Given data =>
_ _ _ _ _ _ _

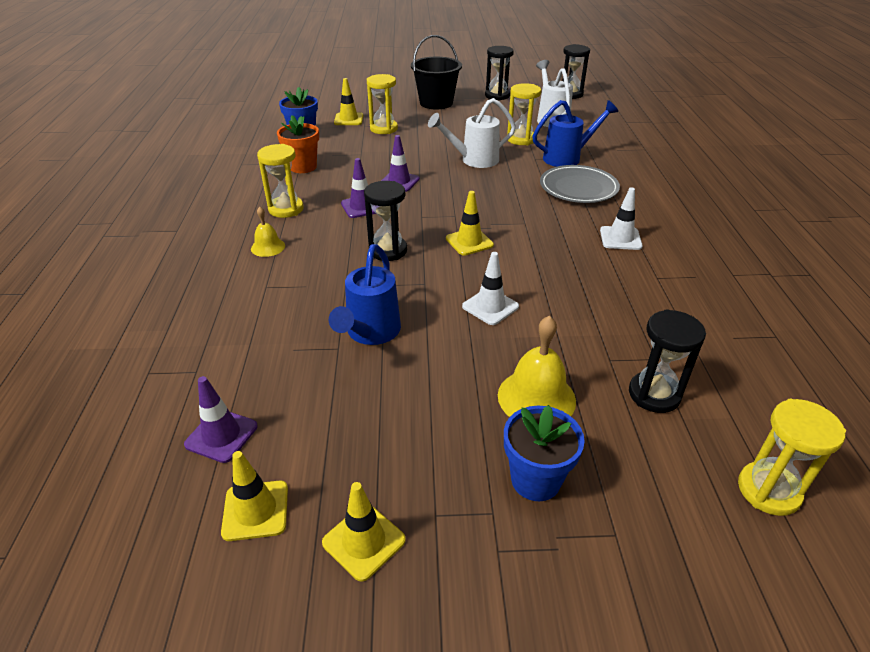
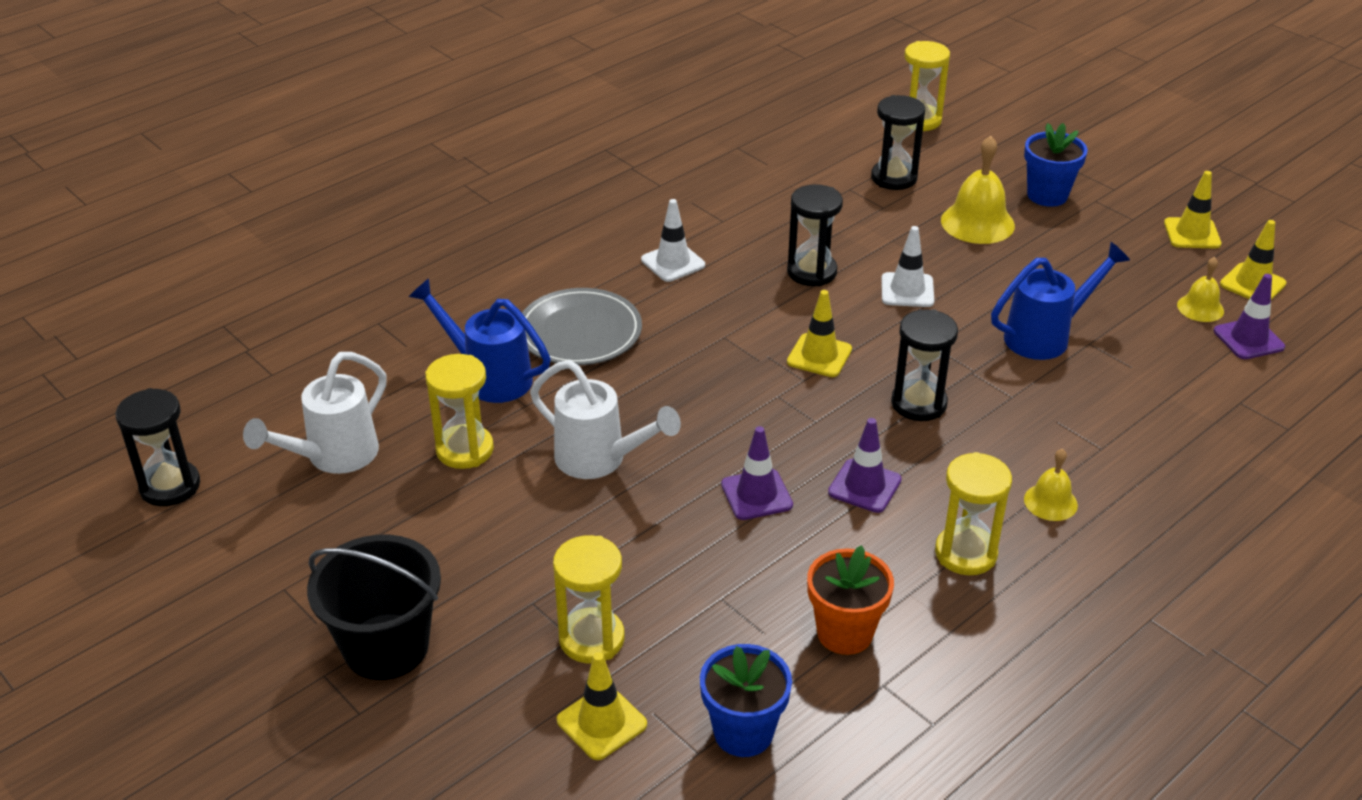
camera: 130 degrees left, 0 degrees up
(284, 441) = (1200, 308): none -> yellow bell
(497, 95) = (262, 580): black hourglass -> black hourglass (812, 272)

_ _ _ _ _ _ _

What the task asks =>
Produce a word-for-word version of the material, with no pictures included.

Solution for this problem =>
camera: 130 degrees left, 0 degrees up
(284, 441) = (1200, 308): none -> yellow bell
(497, 95) = (262, 580): black hourglass -> black hourglass (812, 272)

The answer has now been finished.